→ **INPUT DATA**

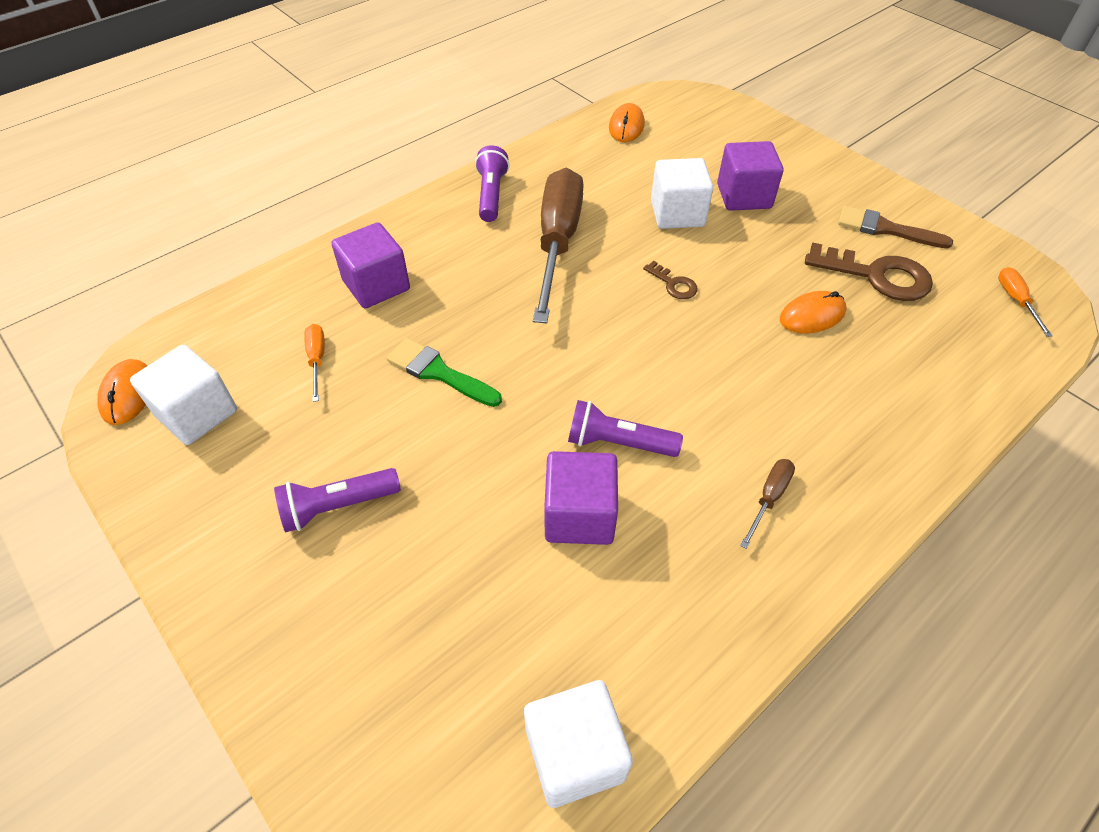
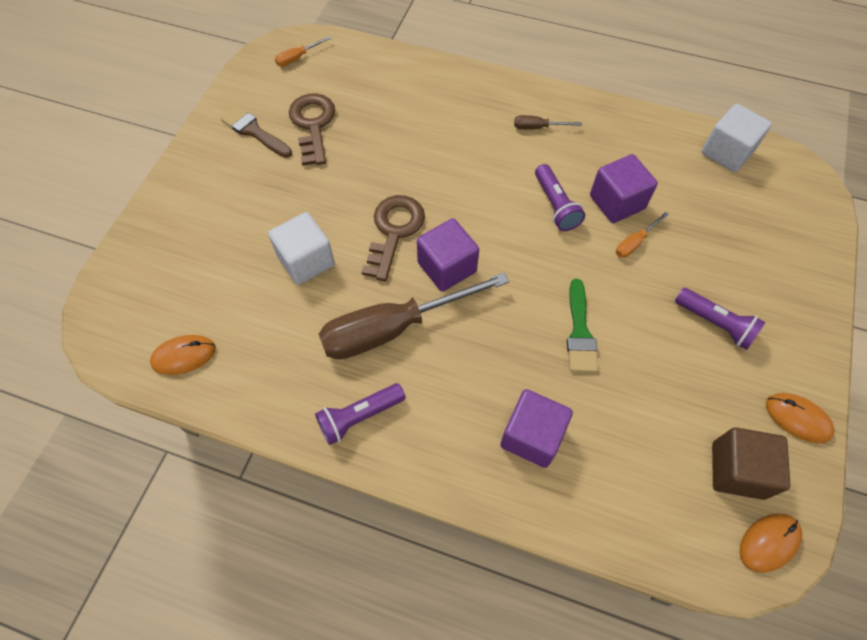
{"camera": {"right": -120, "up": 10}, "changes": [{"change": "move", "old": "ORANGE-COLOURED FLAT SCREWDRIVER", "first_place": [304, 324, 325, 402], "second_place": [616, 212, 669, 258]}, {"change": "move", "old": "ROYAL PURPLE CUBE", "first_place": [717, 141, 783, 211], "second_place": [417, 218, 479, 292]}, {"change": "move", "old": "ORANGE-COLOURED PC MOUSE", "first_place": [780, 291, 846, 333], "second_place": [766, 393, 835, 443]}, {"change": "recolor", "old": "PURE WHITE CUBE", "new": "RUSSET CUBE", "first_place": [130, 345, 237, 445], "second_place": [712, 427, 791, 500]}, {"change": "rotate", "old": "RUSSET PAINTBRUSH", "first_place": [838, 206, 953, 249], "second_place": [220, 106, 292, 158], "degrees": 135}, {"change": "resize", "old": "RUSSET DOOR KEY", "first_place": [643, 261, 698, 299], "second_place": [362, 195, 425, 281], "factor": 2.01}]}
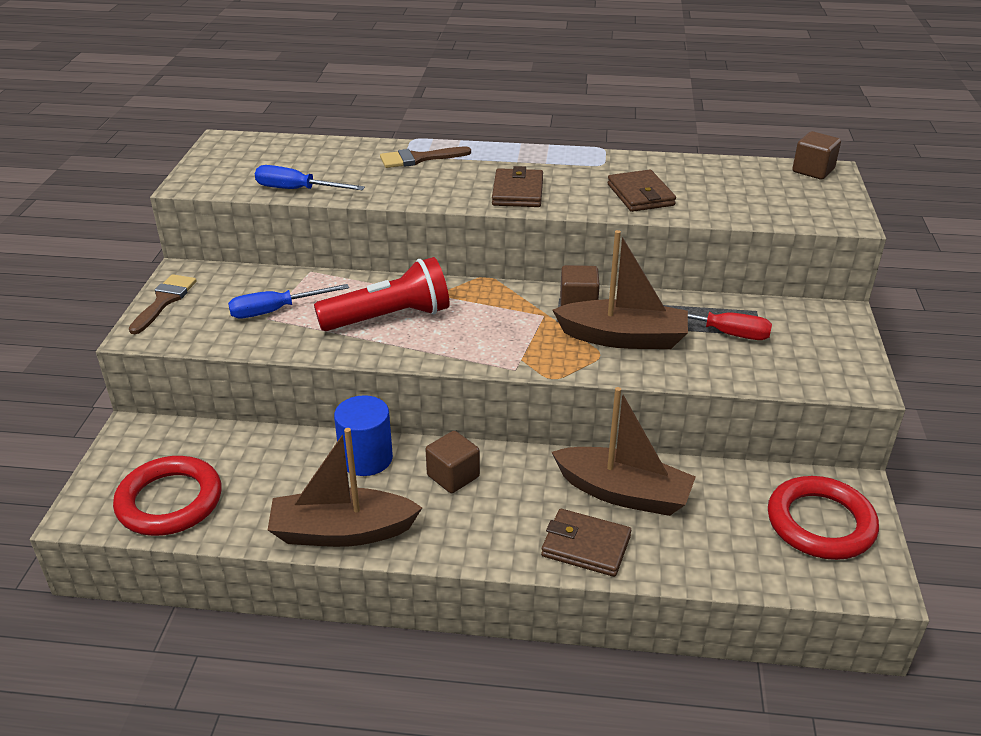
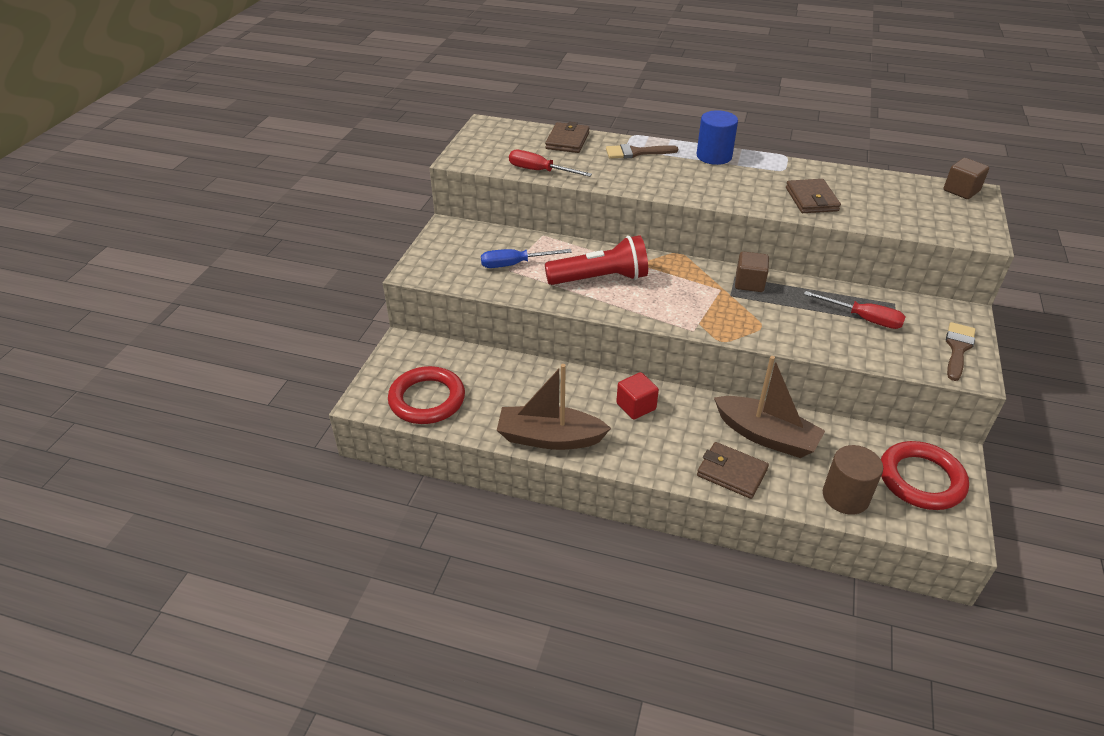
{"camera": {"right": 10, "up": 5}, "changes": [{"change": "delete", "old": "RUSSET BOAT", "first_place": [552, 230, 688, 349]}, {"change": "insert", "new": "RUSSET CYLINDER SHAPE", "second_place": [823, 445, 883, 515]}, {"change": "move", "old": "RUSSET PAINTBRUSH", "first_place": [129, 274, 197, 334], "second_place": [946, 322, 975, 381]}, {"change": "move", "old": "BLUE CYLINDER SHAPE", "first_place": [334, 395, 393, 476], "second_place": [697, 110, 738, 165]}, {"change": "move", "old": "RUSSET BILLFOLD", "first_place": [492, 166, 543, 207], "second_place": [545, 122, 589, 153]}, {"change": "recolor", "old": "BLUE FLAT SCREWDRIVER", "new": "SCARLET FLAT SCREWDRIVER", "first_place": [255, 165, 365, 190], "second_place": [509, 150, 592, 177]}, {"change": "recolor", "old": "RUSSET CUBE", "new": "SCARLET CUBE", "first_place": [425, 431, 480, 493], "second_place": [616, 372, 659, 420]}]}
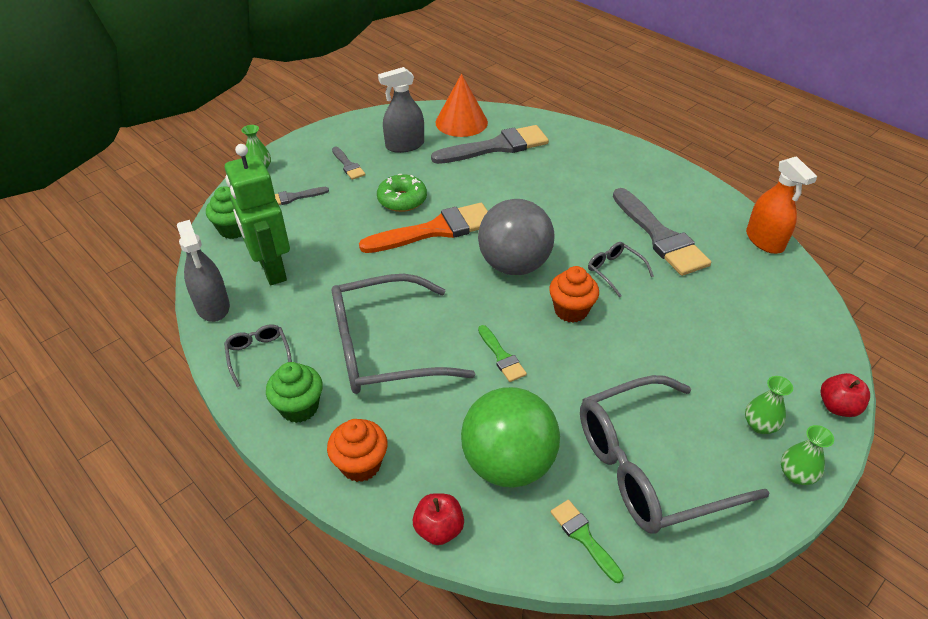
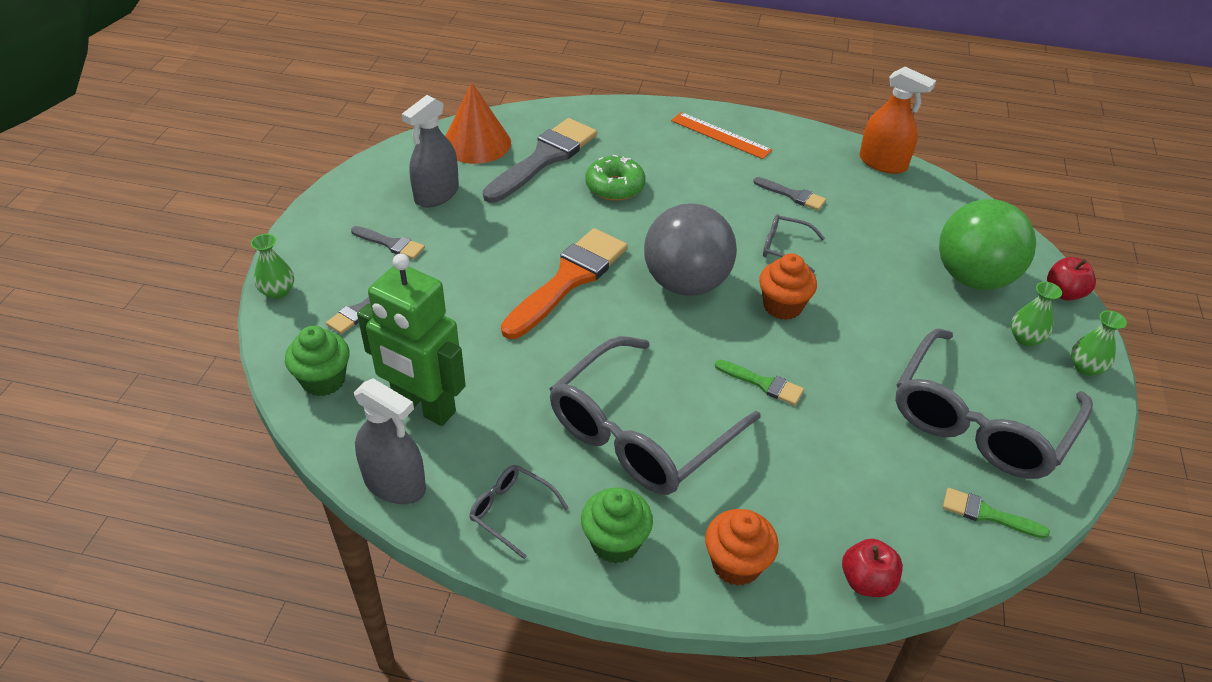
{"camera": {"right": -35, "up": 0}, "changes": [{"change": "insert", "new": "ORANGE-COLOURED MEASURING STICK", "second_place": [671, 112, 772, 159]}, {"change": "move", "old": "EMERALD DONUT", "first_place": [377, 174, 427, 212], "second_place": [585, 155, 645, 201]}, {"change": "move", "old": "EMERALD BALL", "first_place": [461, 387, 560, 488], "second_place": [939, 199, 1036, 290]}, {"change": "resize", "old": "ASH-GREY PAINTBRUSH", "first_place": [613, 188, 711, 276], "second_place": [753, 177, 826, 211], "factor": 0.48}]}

→ **WHAT THE TASK ASKS**
The result should be the full material above, word for word, with its pictures omitted.

→ **REPLY**
{"camera": {"right": -120, "up": 10}, "changes": [{"change": "move", "old": "ORANGE-COLOURED FLAT SCREWDRIVER", "first_place": [304, 324, 325, 402], "second_place": [616, 212, 669, 258]}, {"change": "move", "old": "ROYAL PURPLE CUBE", "first_place": [717, 141, 783, 211], "second_place": [417, 218, 479, 292]}, {"change": "move", "old": "ORANGE-COLOURED PC MOUSE", "first_place": [780, 291, 846, 333], "second_place": [766, 393, 835, 443]}, {"change": "recolor", "old": "PURE WHITE CUBE", "new": "RUSSET CUBE", "first_place": [130, 345, 237, 445], "second_place": [712, 427, 791, 500]}, {"change": "rotate", "old": "RUSSET PAINTBRUSH", "first_place": [838, 206, 953, 249], "second_place": [220, 106, 292, 158], "degrees": 135}, {"change": "resize", "old": "RUSSET DOOR KEY", "first_place": [643, 261, 698, 299], "second_place": [362, 195, 425, 281], "factor": 2.01}]}
{"camera": {"right": 10, "up": 5}, "changes": [{"change": "delete", "old": "RUSSET BOAT", "first_place": [552, 230, 688, 349]}, {"change": "insert", "new": "RUSSET CYLINDER SHAPE", "second_place": [823, 445, 883, 515]}, {"change": "move", "old": "RUSSET PAINTBRUSH", "first_place": [129, 274, 197, 334], "second_place": [946, 322, 975, 381]}, {"change": "move", "old": "BLUE CYLINDER SHAPE", "first_place": [334, 395, 393, 476], "second_place": [697, 110, 738, 165]}, {"change": "move", "old": "RUSSET BILLFOLD", "first_place": [492, 166, 543, 207], "second_place": [545, 122, 589, 153]}, {"change": "recolor", "old": "BLUE FLAT SCREWDRIVER", "new": "SCARLET FLAT SCREWDRIVER", "first_place": [255, 165, 365, 190], "second_place": [509, 150, 592, 177]}, {"change": "recolor", "old": "RUSSET CUBE", "new": "SCARLET CUBE", "first_place": [425, 431, 480, 493], "second_place": [616, 372, 659, 420]}]}
{"camera": {"right": -35, "up": 0}, "changes": [{"change": "insert", "new": "ORANGE-COLOURED MEASURING STICK", "second_place": [671, 112, 772, 159]}, {"change": "move", "old": "EMERALD DONUT", "first_place": [377, 174, 427, 212], "second_place": [585, 155, 645, 201]}, {"change": "move", "old": "EMERALD BALL", "first_place": [461, 387, 560, 488], "second_place": [939, 199, 1036, 290]}, {"change": "resize", "old": "ASH-GREY PAINTBRUSH", "first_place": [613, 188, 711, 276], "second_place": [753, 177, 826, 211], "factor": 0.48}]}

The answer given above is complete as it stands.